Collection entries
★ ★ ★ ★ ★ ★ ★

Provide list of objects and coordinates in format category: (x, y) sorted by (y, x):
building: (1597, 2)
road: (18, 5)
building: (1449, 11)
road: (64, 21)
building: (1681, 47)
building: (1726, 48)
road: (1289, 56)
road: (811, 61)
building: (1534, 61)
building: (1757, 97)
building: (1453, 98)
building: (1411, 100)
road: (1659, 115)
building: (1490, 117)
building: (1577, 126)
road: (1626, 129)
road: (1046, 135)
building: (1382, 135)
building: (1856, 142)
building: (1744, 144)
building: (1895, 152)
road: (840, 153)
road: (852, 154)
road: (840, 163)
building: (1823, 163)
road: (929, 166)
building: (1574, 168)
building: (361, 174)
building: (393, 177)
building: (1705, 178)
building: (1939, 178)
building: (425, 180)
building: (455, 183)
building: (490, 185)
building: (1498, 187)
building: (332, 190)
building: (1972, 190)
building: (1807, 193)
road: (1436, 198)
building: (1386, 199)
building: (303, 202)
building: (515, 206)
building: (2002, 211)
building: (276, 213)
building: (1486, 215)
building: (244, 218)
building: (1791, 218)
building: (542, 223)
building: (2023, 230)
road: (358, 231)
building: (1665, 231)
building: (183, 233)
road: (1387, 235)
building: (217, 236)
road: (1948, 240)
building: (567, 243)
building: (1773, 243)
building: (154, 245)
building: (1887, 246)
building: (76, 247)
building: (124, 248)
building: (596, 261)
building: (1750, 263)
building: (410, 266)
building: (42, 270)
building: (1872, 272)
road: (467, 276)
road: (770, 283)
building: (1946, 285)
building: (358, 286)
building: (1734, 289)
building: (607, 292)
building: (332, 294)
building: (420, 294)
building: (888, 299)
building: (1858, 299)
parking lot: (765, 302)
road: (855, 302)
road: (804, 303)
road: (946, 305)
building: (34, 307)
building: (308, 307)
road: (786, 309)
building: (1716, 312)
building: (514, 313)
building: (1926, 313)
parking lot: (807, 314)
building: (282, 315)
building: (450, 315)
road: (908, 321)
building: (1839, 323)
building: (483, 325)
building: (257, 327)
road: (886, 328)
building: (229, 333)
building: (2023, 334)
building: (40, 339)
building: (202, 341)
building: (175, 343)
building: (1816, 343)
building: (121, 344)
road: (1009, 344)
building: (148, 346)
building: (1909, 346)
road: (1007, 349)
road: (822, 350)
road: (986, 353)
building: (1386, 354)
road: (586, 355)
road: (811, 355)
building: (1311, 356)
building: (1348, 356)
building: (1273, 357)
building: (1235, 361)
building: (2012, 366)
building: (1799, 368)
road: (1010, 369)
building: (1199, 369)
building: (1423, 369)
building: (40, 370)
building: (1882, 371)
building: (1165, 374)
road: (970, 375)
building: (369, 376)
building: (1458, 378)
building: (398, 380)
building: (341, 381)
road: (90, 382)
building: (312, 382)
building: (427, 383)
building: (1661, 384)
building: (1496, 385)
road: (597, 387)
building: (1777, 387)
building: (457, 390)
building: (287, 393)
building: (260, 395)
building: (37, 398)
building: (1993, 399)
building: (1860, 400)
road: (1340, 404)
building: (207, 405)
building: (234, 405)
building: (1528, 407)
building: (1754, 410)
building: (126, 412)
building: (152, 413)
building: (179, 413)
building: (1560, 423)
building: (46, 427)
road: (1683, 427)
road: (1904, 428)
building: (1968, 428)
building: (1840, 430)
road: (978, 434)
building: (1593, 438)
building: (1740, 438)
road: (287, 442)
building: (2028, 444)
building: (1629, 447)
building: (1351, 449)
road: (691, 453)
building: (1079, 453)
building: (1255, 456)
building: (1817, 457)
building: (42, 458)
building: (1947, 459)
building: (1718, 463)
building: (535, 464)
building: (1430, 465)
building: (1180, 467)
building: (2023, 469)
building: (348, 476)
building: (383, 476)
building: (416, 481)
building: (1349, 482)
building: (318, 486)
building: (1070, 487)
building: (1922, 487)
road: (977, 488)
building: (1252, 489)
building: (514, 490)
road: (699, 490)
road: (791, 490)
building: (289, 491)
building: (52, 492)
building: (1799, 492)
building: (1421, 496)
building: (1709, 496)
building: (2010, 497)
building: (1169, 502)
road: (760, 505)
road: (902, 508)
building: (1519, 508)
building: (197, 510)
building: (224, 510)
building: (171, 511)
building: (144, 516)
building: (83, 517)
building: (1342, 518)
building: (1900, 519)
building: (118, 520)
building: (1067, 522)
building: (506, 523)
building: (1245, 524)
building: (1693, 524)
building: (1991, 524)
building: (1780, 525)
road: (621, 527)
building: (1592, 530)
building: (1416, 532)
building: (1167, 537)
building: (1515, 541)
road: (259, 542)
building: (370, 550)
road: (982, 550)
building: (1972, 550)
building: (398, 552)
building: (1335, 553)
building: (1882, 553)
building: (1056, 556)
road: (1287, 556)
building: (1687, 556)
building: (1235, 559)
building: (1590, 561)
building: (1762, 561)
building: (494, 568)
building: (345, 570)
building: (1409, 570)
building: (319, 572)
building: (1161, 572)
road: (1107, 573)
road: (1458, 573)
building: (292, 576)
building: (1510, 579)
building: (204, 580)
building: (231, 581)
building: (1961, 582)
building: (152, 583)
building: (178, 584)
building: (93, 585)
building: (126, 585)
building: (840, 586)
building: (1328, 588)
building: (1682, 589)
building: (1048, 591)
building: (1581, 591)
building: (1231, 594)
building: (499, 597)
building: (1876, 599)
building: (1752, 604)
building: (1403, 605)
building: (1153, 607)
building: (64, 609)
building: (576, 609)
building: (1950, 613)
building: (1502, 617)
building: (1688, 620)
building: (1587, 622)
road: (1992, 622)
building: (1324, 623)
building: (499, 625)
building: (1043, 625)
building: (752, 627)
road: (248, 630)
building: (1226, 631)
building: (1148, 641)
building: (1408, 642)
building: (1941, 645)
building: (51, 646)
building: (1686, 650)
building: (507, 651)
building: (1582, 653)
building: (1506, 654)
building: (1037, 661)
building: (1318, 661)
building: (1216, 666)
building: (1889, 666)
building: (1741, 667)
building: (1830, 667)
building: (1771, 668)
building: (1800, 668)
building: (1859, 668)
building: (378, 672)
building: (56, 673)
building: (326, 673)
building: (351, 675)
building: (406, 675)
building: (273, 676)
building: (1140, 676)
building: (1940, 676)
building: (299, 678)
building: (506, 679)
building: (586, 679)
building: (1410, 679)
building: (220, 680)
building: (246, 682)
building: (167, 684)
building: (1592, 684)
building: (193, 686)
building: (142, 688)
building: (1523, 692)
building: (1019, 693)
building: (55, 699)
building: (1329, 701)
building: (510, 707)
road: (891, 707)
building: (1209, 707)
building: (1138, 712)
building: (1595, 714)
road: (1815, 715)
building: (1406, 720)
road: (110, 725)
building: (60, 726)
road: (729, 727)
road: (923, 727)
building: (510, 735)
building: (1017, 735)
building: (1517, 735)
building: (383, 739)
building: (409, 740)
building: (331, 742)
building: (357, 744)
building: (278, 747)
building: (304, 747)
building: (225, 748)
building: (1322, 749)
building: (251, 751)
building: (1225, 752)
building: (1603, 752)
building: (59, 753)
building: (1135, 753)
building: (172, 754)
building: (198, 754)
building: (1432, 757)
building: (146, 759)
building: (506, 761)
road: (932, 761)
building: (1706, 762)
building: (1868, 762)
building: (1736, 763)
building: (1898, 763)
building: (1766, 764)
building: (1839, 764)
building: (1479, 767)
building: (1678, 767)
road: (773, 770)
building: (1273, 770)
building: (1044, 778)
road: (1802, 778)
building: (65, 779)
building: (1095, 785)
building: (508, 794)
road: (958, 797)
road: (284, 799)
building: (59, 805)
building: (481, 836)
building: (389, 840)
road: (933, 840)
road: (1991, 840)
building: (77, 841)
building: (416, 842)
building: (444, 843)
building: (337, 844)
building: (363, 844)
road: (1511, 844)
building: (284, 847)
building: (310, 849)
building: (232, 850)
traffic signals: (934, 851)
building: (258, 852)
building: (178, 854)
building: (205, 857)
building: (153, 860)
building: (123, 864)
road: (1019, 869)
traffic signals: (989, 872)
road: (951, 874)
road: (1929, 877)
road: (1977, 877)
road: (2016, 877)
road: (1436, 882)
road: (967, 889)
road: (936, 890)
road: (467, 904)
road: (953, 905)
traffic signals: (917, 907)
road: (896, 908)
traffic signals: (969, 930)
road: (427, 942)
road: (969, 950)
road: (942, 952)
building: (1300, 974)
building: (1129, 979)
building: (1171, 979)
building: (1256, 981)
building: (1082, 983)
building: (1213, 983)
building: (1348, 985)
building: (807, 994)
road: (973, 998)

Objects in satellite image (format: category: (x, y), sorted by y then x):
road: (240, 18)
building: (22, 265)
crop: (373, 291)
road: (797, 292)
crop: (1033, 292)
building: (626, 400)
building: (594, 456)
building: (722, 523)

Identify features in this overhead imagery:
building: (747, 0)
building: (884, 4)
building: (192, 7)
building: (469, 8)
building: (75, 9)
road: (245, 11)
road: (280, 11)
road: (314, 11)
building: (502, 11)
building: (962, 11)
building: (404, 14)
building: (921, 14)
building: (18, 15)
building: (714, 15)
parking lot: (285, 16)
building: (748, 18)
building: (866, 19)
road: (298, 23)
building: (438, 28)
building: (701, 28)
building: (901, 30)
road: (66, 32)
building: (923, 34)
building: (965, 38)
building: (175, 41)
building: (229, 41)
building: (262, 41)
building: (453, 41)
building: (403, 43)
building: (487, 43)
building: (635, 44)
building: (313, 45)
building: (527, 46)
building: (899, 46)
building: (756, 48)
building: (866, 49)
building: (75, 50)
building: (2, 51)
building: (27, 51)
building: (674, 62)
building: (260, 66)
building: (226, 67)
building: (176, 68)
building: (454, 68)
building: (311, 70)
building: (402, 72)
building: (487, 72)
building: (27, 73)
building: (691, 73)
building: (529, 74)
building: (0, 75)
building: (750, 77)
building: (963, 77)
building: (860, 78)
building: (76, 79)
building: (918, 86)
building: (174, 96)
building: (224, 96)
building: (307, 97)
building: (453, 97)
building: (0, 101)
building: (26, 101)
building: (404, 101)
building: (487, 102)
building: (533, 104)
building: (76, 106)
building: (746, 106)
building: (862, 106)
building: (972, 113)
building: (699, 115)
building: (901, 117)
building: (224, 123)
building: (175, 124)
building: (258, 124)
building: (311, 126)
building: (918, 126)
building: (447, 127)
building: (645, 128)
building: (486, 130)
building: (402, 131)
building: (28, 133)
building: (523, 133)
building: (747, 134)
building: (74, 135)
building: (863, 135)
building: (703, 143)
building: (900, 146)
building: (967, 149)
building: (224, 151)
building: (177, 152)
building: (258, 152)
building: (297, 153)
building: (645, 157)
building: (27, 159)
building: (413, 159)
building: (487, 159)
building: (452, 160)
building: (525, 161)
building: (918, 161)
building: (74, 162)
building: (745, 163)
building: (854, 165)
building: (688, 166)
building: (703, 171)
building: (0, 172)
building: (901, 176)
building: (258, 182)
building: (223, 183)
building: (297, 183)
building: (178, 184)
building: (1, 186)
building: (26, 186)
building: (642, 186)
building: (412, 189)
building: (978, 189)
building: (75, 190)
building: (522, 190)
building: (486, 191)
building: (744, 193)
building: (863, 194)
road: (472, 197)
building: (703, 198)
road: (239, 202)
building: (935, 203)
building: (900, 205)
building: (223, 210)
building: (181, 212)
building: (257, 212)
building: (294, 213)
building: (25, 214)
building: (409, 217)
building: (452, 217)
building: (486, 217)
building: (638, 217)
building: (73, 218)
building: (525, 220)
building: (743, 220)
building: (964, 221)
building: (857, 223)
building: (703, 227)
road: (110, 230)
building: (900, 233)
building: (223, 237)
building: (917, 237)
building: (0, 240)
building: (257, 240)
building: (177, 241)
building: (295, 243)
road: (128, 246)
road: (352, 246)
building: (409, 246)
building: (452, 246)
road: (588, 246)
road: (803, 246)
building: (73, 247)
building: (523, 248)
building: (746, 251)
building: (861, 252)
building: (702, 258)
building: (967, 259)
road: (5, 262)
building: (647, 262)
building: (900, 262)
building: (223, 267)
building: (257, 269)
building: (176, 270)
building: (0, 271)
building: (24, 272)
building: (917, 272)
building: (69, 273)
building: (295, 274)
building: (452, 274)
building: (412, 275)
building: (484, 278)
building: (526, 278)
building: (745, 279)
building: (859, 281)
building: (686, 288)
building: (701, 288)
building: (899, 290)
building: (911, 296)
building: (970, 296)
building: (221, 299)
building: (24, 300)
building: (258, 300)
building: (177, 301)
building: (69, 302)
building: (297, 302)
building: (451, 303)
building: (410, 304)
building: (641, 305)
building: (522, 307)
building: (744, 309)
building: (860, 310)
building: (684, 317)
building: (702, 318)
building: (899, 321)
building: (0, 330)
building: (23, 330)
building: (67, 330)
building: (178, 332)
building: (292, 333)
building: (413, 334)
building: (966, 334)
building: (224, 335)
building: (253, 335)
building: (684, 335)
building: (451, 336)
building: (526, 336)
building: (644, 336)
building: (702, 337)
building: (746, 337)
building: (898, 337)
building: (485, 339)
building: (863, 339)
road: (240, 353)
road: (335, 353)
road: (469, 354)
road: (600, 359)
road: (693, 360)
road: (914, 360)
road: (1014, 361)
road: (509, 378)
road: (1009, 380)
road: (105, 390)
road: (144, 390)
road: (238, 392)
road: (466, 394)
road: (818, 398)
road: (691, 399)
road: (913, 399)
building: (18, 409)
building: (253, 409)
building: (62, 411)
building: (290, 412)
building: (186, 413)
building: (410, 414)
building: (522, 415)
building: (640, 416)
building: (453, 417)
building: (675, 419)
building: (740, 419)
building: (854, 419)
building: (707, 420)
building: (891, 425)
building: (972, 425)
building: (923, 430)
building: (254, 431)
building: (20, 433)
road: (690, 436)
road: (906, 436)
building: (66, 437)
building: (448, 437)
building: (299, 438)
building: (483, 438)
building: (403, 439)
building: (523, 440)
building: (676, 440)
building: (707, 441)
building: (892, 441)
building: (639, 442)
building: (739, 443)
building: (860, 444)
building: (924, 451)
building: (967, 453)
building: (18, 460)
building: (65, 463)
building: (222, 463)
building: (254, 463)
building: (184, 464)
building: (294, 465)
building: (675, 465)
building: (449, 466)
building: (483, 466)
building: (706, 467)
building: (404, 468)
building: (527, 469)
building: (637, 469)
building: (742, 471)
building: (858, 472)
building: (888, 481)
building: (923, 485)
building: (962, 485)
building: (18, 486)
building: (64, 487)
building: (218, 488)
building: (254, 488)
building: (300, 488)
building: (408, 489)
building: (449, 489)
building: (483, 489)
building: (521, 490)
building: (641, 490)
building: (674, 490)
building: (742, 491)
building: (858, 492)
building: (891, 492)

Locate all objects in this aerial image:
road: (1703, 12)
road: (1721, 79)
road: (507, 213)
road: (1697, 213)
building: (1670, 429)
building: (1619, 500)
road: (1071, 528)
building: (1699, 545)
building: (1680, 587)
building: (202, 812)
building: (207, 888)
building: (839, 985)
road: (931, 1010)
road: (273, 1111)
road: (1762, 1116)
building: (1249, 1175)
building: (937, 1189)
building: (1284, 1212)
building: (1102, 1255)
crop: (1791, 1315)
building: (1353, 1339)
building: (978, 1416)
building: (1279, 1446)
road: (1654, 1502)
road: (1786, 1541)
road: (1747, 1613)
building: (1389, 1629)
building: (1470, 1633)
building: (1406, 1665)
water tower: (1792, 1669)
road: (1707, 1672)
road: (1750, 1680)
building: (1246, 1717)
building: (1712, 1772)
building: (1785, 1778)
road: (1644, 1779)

★ ★ ★ ★ ★ ★ ★

| YOUR INSTRUCTIONS |
Please reproduce, word for word, every line from the line with "Locate all objects" to the final line above, including both ends.

| EXERCISE RESULT |
Locate all objects in this aerial image:
road: (1703, 12)
road: (1721, 79)
road: (507, 213)
road: (1697, 213)
building: (1670, 429)
building: (1619, 500)
road: (1071, 528)
building: (1699, 545)
building: (1680, 587)
building: (202, 812)
building: (207, 888)
building: (839, 985)
road: (931, 1010)
road: (273, 1111)
road: (1762, 1116)
building: (1249, 1175)
building: (937, 1189)
building: (1284, 1212)
building: (1102, 1255)
crop: (1791, 1315)
building: (1353, 1339)
building: (978, 1416)
building: (1279, 1446)
road: (1654, 1502)
road: (1786, 1541)
road: (1747, 1613)
building: (1389, 1629)
building: (1470, 1633)
building: (1406, 1665)
water tower: (1792, 1669)
road: (1707, 1672)
road: (1750, 1680)
building: (1246, 1717)
building: (1712, 1772)
building: (1785, 1778)
road: (1644, 1779)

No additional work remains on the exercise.